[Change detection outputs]
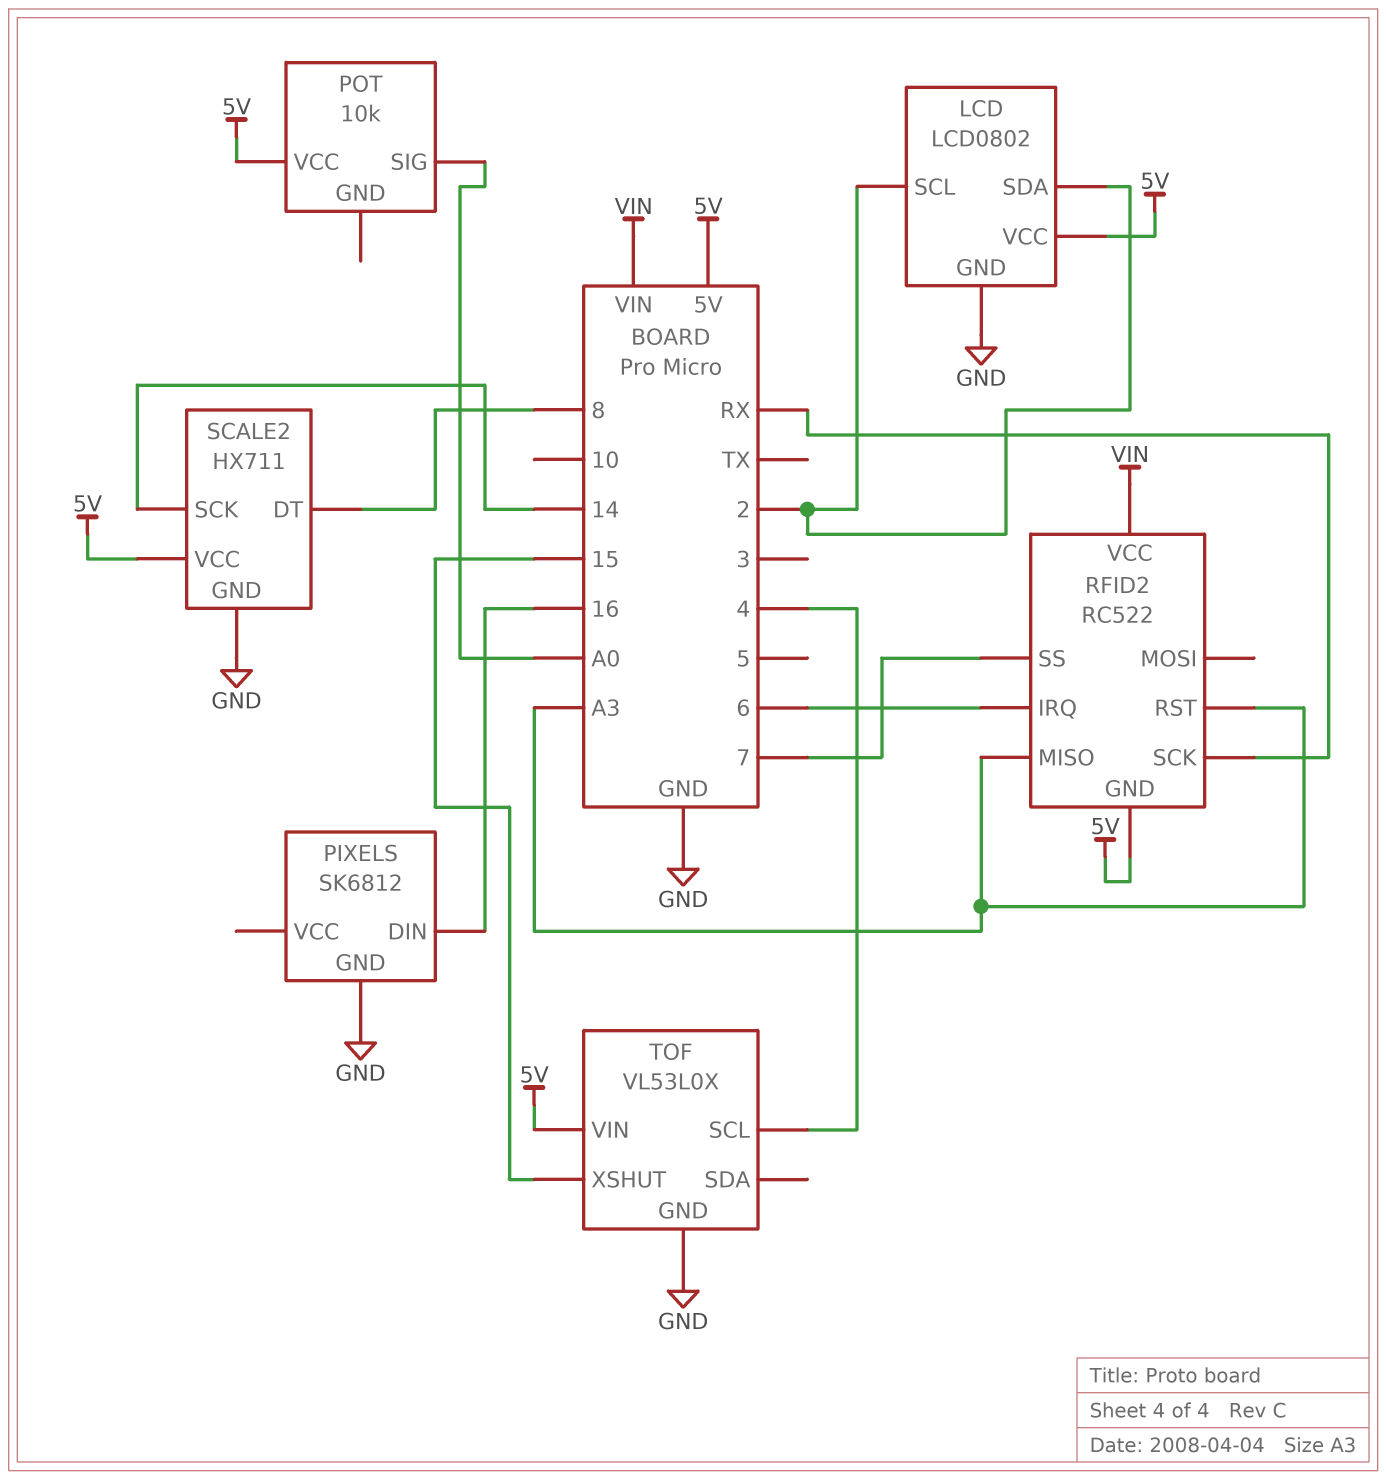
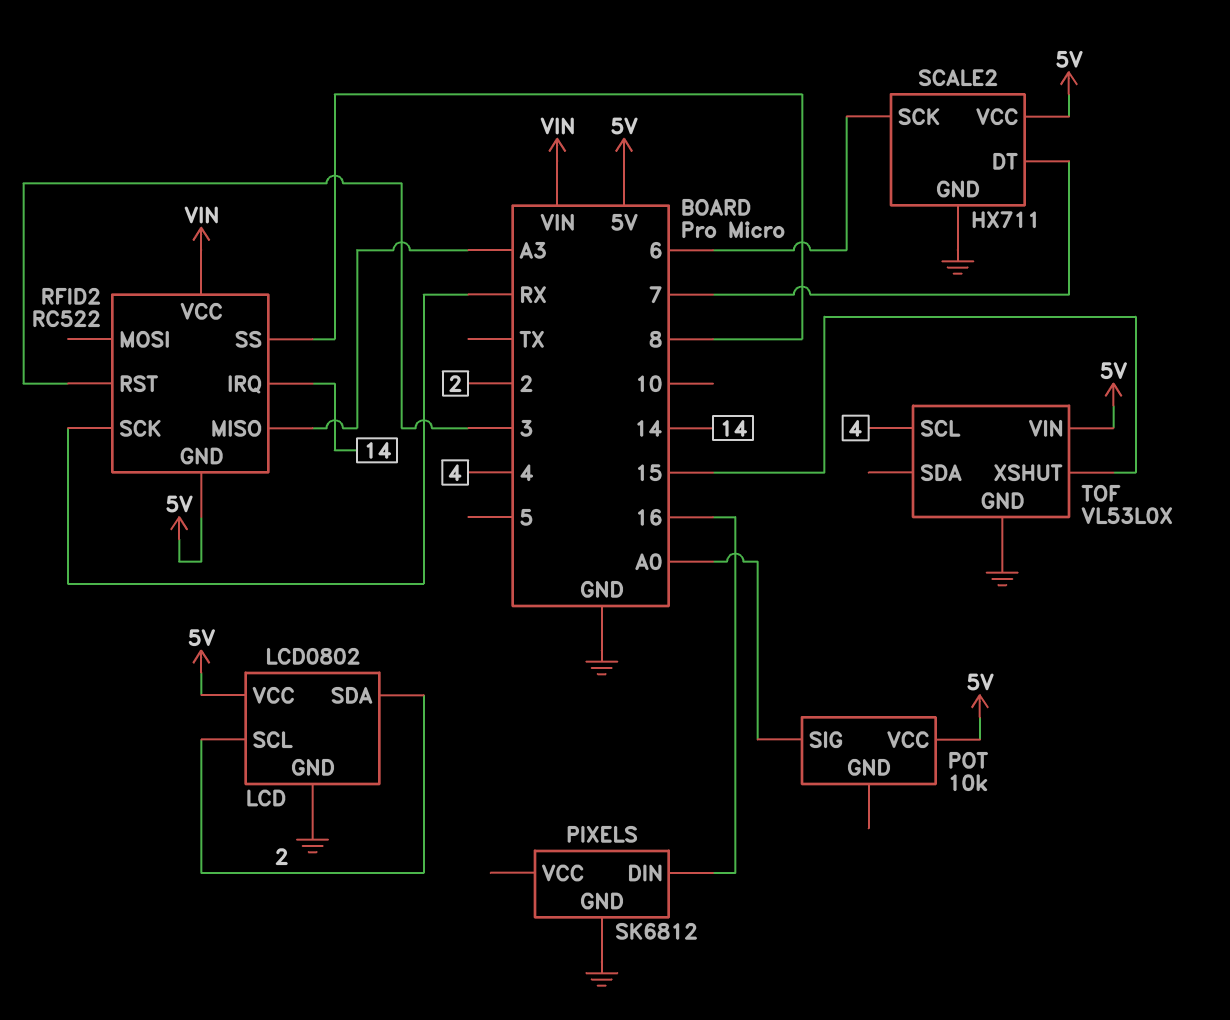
RFID2 pin IRQ: 6 -> 14
RFID2 pin RST: A3 -> 3
RFID2 pin SS: 7 -> 8
SCALE2 pin DT: 8 -> 7
SCALE2 pin SCK: 14 -> 6

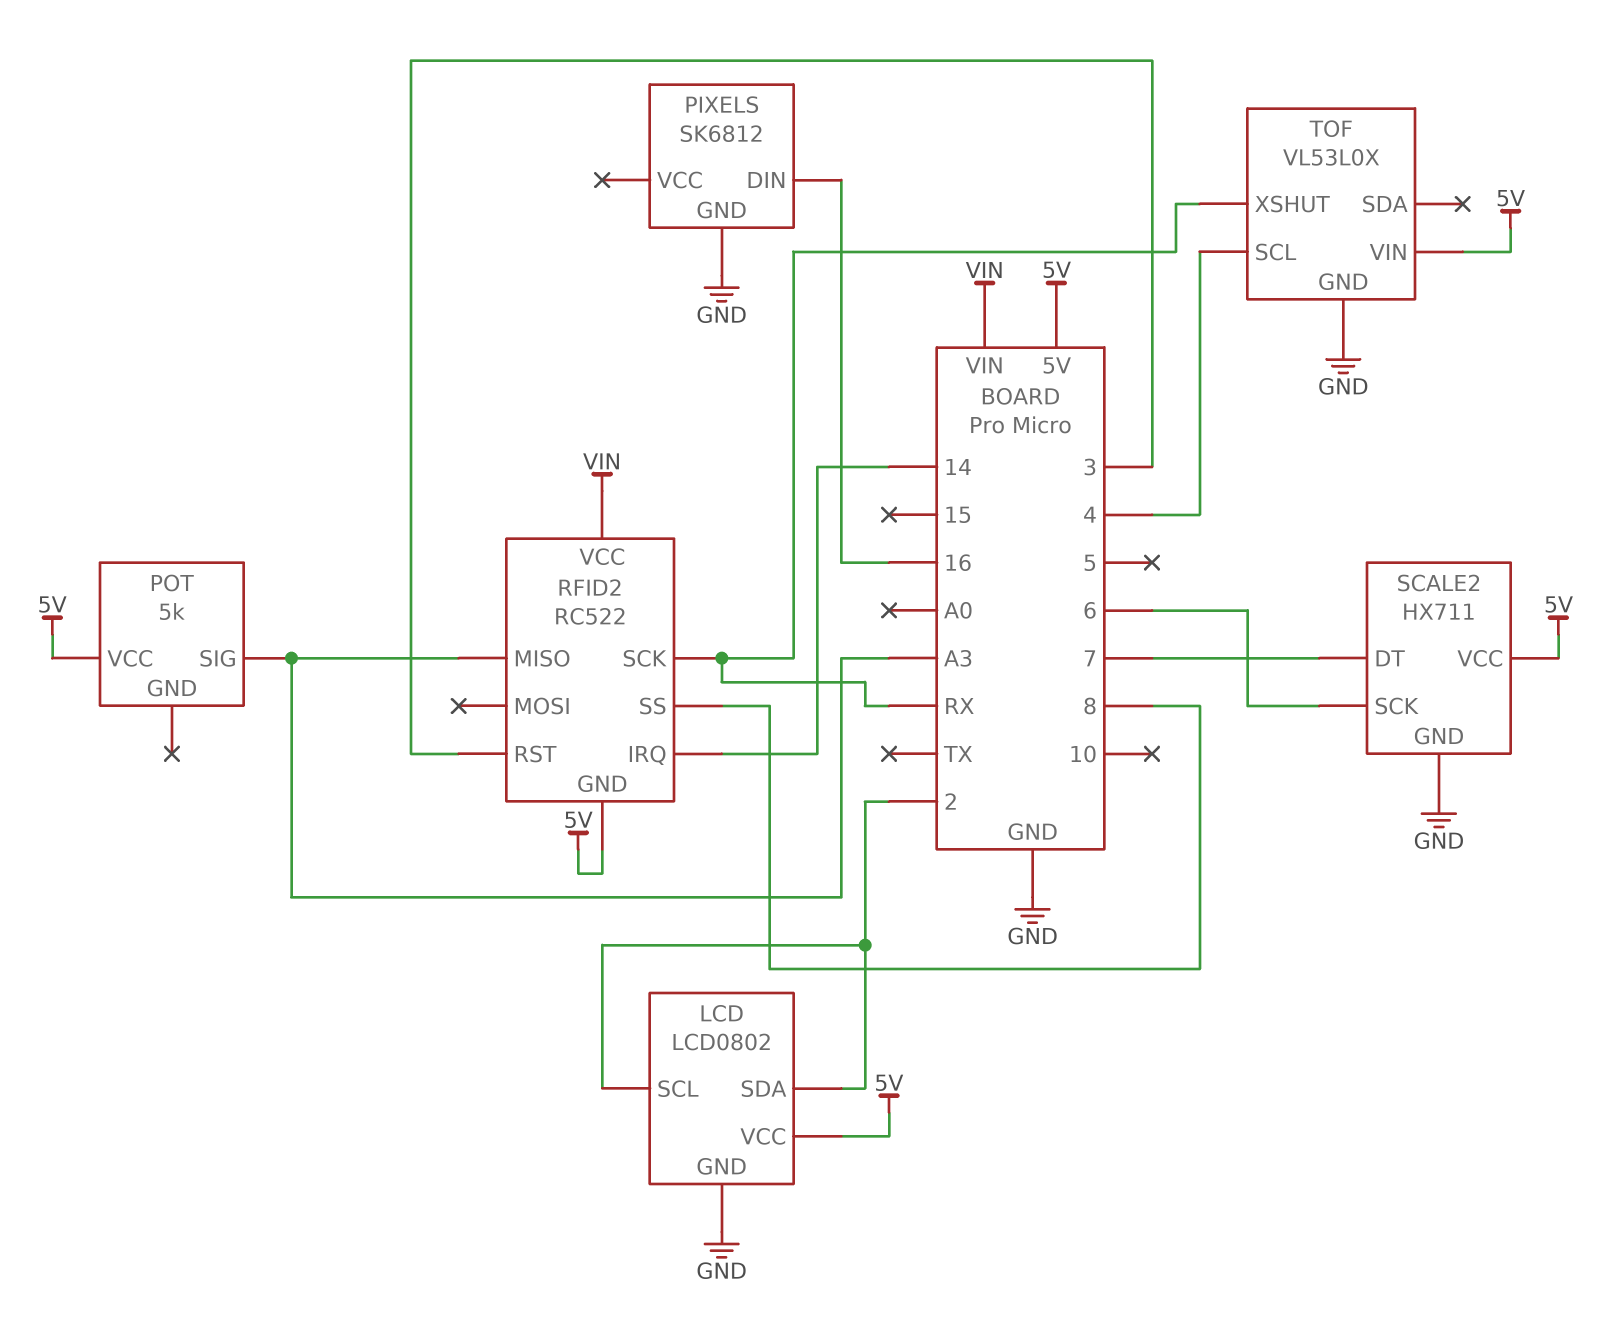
POT: 10k -> 5k
POT pin SIG: A0 -> A3
TOF pin XSHUT: 15 -> RX

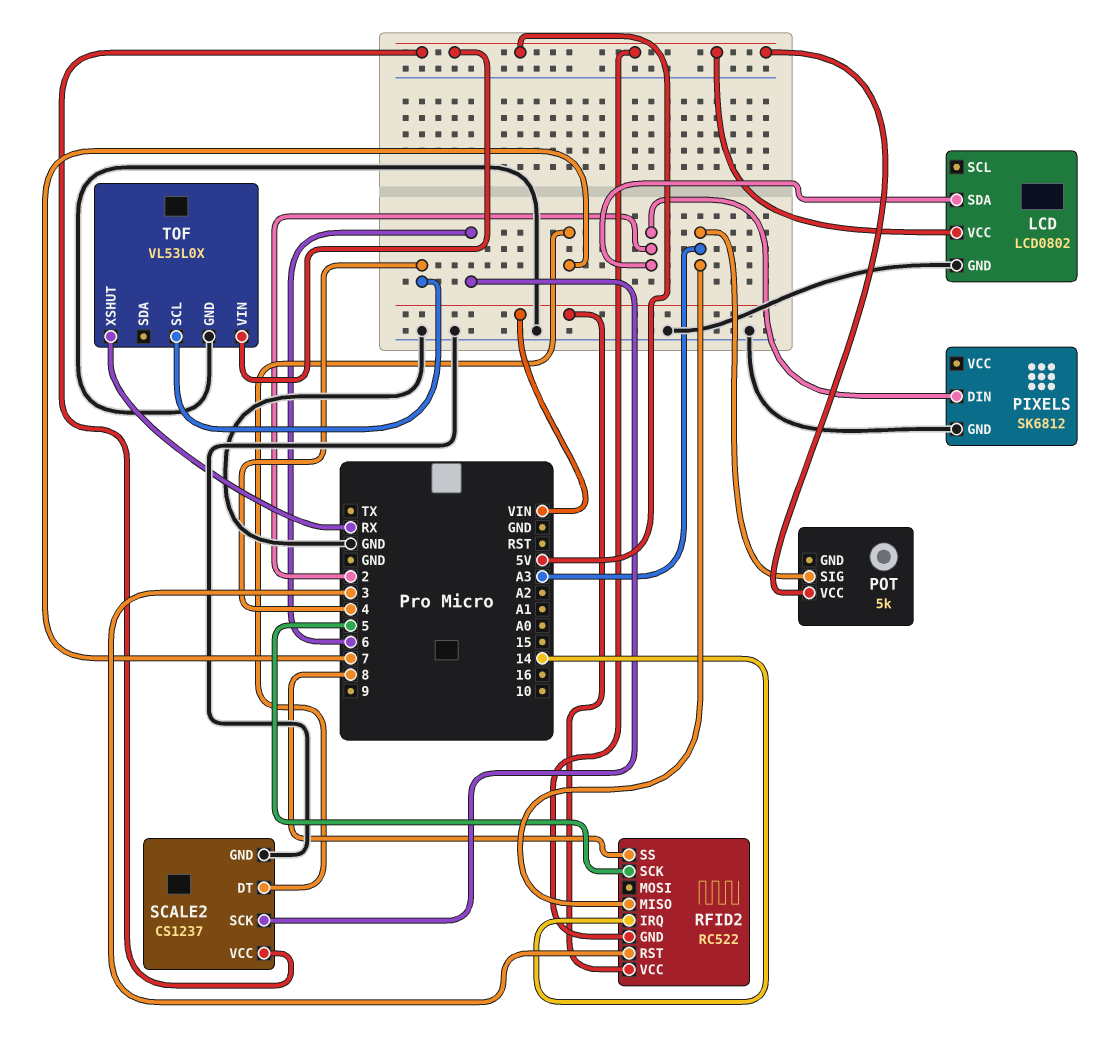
LCD pin SCL: 2 -> none
PIXELS pin DIN: 16 -> 2
RFID2 pin SCK: RX -> 5
SCALE2: HX711 -> CS1237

* [Problem to work on] Extract only the lines from the line containing "RFID2 pin RST: A3 -> 3" through the final line of the records; keep both ends and drop every picture.

* [Written answer]
RFID2 pin RST: A3 -> 3
RFID2 pin SS: 7 -> 8
SCALE2 pin DT: 8 -> 7
SCALE2 pin SCK: 14 -> 6

POT: 10k -> 5k
POT pin SIG: A0 -> A3
TOF pin XSHUT: 15 -> RX

LCD pin SCL: 2 -> none
PIXELS pin DIN: 16 -> 2
RFID2 pin SCK: RX -> 5
SCALE2: HX711 -> CS1237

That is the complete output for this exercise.